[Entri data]
= = = =

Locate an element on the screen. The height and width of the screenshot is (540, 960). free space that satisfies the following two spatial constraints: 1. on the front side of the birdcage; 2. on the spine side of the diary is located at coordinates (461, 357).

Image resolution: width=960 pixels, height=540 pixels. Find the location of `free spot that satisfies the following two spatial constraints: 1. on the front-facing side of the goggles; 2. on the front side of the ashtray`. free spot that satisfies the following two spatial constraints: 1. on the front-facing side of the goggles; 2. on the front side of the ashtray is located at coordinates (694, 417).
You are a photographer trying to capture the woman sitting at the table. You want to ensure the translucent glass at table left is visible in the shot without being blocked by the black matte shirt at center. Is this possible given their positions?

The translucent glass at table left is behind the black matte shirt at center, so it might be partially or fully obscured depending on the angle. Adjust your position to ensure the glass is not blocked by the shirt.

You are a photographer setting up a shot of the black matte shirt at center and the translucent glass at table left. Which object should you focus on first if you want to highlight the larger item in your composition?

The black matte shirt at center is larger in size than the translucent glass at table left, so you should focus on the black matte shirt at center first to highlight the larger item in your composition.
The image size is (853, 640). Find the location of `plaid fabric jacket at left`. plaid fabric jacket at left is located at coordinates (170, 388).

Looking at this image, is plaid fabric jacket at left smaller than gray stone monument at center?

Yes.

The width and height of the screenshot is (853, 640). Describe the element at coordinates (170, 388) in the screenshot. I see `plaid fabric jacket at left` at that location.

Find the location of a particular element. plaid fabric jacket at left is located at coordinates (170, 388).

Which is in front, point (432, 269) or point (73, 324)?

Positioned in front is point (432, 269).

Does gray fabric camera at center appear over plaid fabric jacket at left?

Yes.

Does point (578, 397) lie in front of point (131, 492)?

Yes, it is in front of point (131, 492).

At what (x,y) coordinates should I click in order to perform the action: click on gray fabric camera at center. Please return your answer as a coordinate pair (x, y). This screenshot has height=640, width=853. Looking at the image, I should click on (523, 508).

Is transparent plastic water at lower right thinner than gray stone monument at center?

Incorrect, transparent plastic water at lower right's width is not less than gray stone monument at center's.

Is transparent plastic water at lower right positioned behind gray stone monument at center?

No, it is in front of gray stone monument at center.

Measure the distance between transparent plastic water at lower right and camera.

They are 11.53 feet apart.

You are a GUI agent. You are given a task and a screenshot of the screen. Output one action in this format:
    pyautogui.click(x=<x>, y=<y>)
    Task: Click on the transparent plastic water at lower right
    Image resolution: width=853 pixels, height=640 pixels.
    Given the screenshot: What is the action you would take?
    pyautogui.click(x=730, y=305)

= = = =

> **Yang Harus Dikerjakan**
Ubah seluruh baris di atas menjadi daftar JSON berisi string, dengan satu string untuk setiap baris dan tanpa baris kosong.

> **Penyelesaian Lengkap**
[
  "Locate an element on the screen. The height and width of the screenshot is (540, 960). free space that satisfies the following two spatial constraints: 1. on the front side of the birdcage; 2. on the spine side of the diary is located at coordinates (461, 357).",
  "Image resolution: width=960 pixels, height=540 pixels. Find the location of `free spot that satisfies the following two spatial constraints: 1. on the front-facing side of the goggles; 2. on the front side of the ashtray`. free spot that satisfies the following two spatial constraints: 1. on the front-facing side of the goggles; 2. on the front side of the ashtray is located at coordinates (694, 417).",
  "You are a photographer trying to capture the woman sitting at the table. You want to ensure the translucent glass at table left is visible in the shot without being blocked by the black matte shirt at center. Is this possible given their positions?",
  "The translucent glass at table left is behind the black matte shirt at center, so it might be partially or fully obscured depending on the angle. Adjust your position to ensure the glass is not blocked by the shirt.",
  "You are a photographer setting up a shot of the black matte shirt at center and the translucent glass at table left. Which object should you focus on first if you want to highlight the larger item in your composition?",
  "The black matte shirt at center is larger in size than the translucent glass at table left, so you should focus on the black matte shirt at center first to highlight the larger item in your composition.",
  "The image size is (853, 640). Find the location of `plaid fabric jacket at left`. plaid fabric jacket at left is located at coordinates (170, 388).",
  "Looking at this image, is plaid fabric jacket at left smaller than gray stone monument at center?",
  "Yes.",
  "The width and height of the screenshot is (853, 640). Describe the element at coordinates (170, 388) in the screenshot. I see `plaid fabric jacket at left` at that location.",
  "Find the location of a particular element. plaid fabric jacket at left is located at coordinates (170, 388).",
  "Which is in front, point (432, 269) or point (73, 324)?",
  "Positioned in front is point (432, 269).",
  "Does gray fabric camera at center appear over plaid fabric jacket at left?",
  "Yes.",
  "Does point (578, 397) lie in front of point (131, 492)?",
  "Yes, it is in front of point (131, 492).",
  "At what (x,y) coordinates should I click in order to perform the action: click on gray fabric camera at center. Please return your answer as a coordinate pair (x, y). This screenshot has height=640, width=853. Looking at the image, I should click on (523, 508).",
  "Is transparent plastic water at lower right thinner than gray stone monument at center?",
  "Incorrect, transparent plastic water at lower right's width is not less than gray stone monument at center's.",
  "Is transparent plastic water at lower right positioned behind gray stone monument at center?",
  "No, it is in front of gray stone monument at center.",
  "Measure the distance between transparent plastic water at lower right and camera.",
  "They are 11.53 feet apart.",
  "You are a GUI agent. You are given a task and a screenshot of the screen. Output one action in this format:",
  "    pyautogui.click(x=<x>, y=<y>)",
  "    Task: Click on the transparent plastic water at lower right",
  "    Image resolution: width=853 pixels, height=640 pixels.",
  "    Given the screenshot: What is the action you would take?",
  "    pyautogui.click(x=730, y=305)"
]